:: YOUR ASSIGNMENT ::
Within the data below, state how many lines contain the string "blue". Provide the number only.

:: PROVIDED DATA ::
○ ○ ○ ○ ○

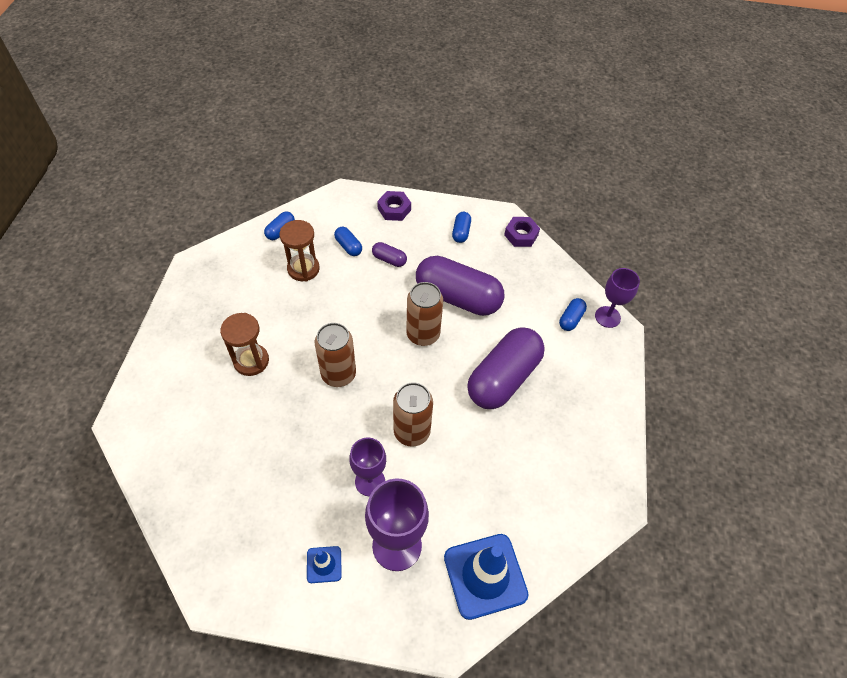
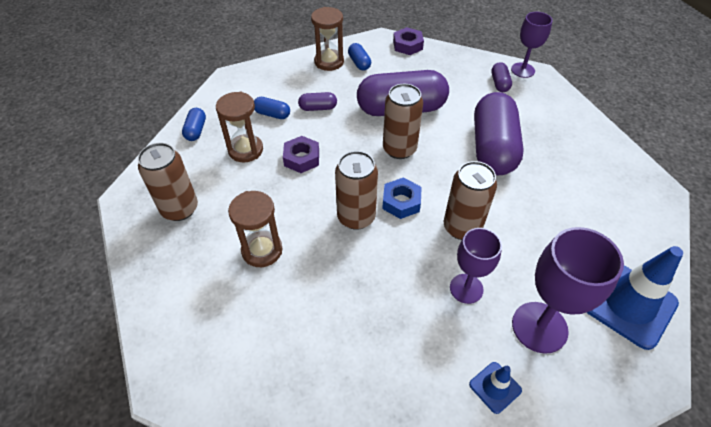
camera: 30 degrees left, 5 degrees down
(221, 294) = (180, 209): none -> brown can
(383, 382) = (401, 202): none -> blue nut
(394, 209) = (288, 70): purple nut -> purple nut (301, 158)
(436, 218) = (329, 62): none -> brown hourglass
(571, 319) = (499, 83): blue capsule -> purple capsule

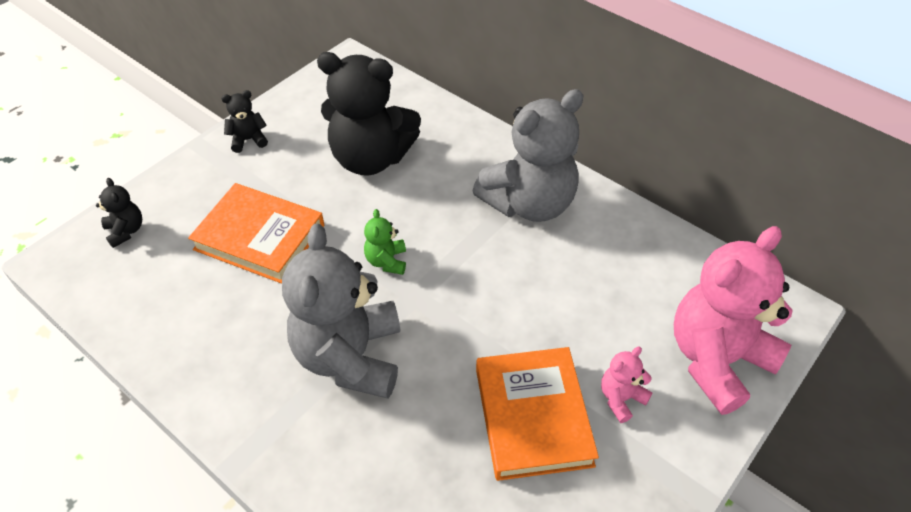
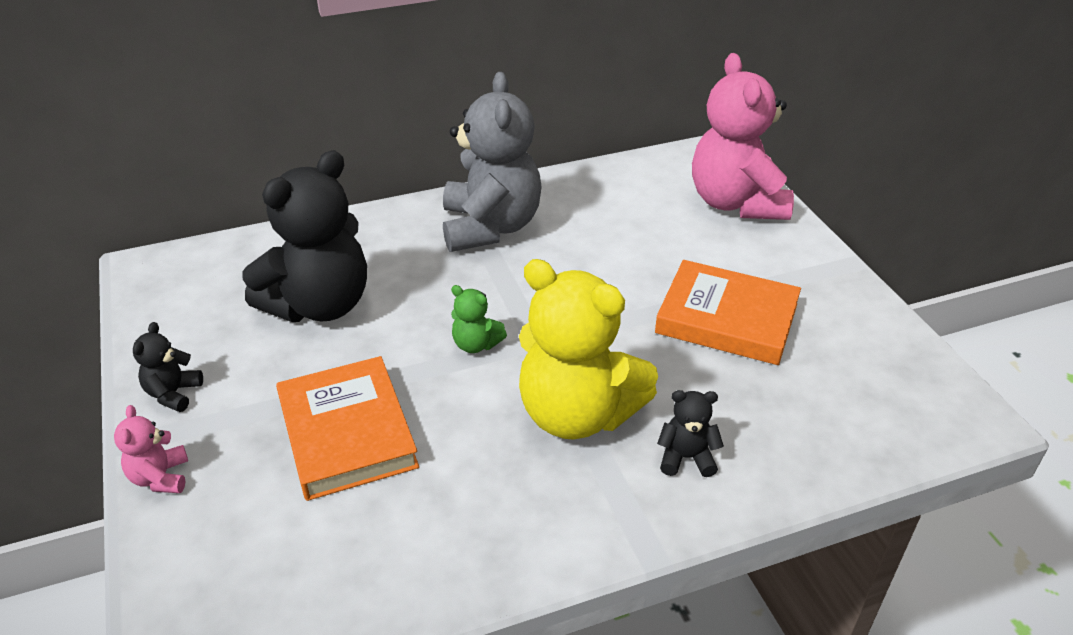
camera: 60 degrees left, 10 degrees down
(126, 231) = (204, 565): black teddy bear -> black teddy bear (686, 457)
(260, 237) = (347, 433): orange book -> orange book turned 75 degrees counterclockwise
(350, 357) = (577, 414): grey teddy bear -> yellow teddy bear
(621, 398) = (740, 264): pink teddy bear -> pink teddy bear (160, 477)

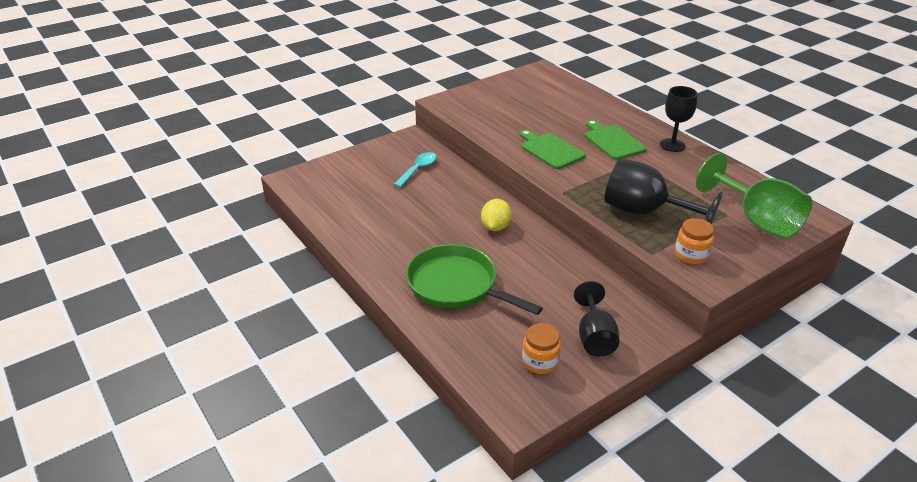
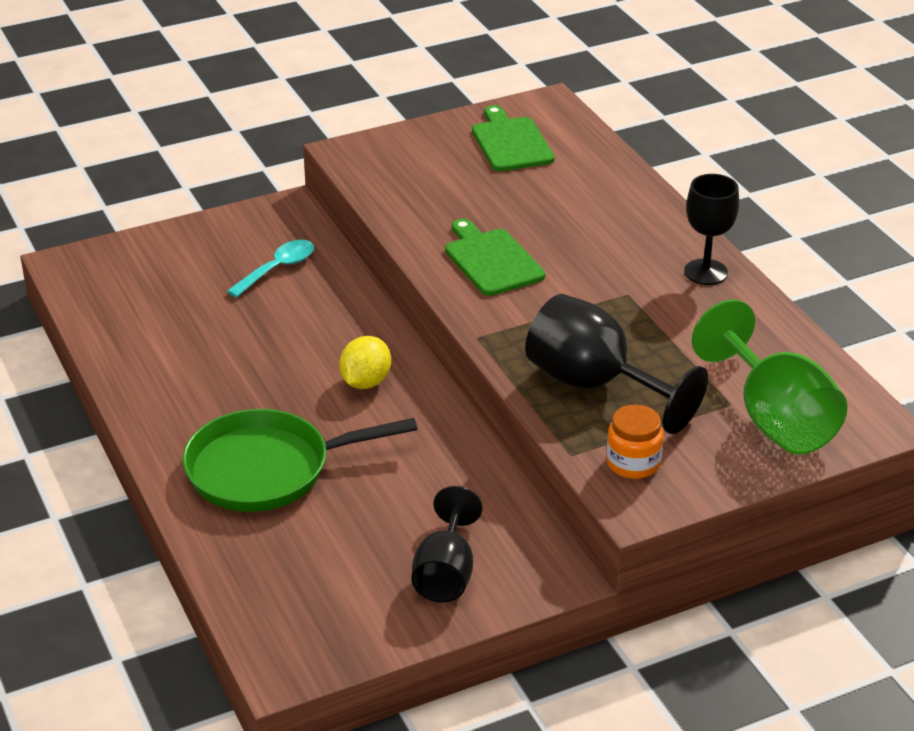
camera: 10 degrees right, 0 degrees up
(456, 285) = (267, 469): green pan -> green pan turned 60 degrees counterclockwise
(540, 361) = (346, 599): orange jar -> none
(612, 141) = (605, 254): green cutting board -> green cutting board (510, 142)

○ ○ ○ ○ ○

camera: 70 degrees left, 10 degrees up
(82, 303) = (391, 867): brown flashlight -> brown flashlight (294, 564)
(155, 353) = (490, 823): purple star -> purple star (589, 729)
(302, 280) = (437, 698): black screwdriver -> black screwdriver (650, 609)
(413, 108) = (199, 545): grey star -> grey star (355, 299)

○ ○ ○ ○ ○

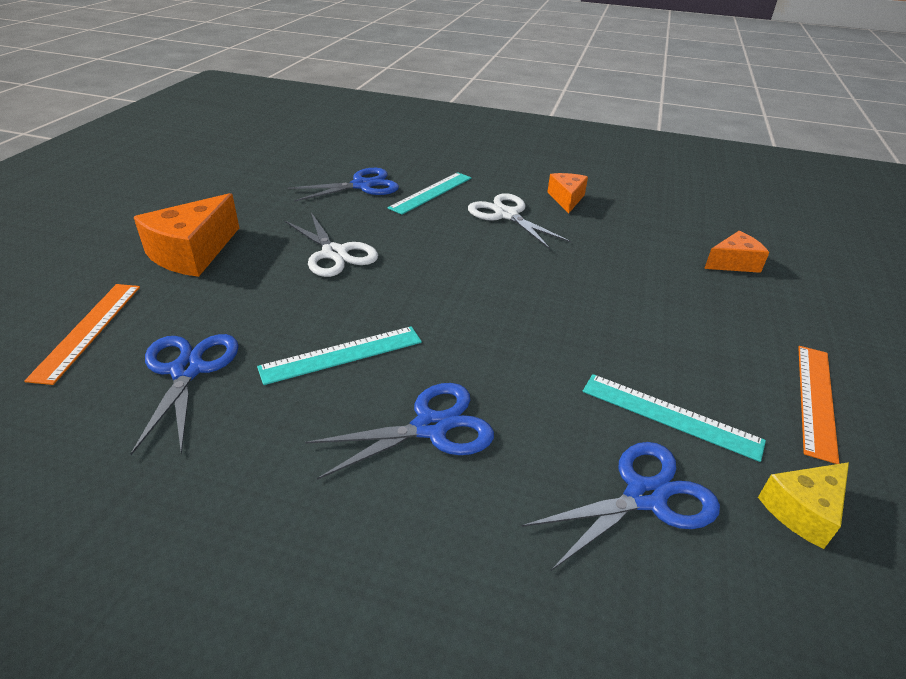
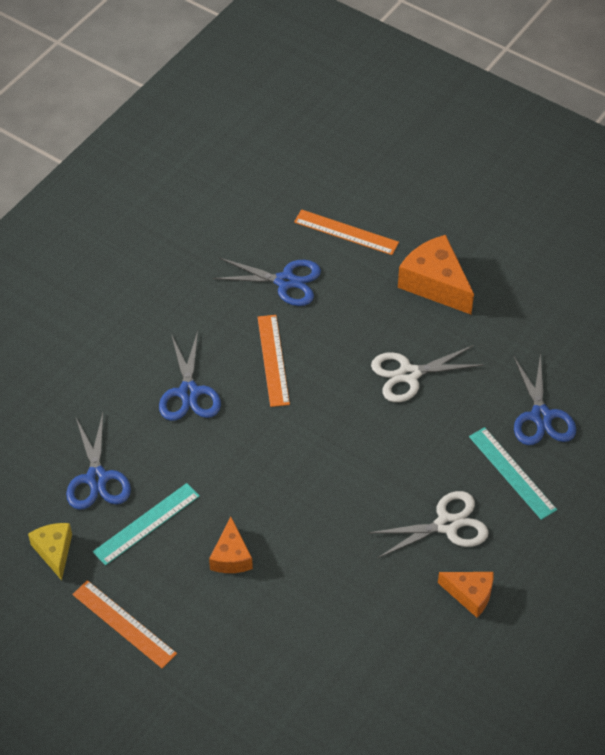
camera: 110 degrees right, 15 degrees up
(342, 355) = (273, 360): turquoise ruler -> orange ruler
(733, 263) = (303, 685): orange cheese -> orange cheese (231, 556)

○ ○ ○ ○ ○

:: REPLY TO THE EXERCISE ::
2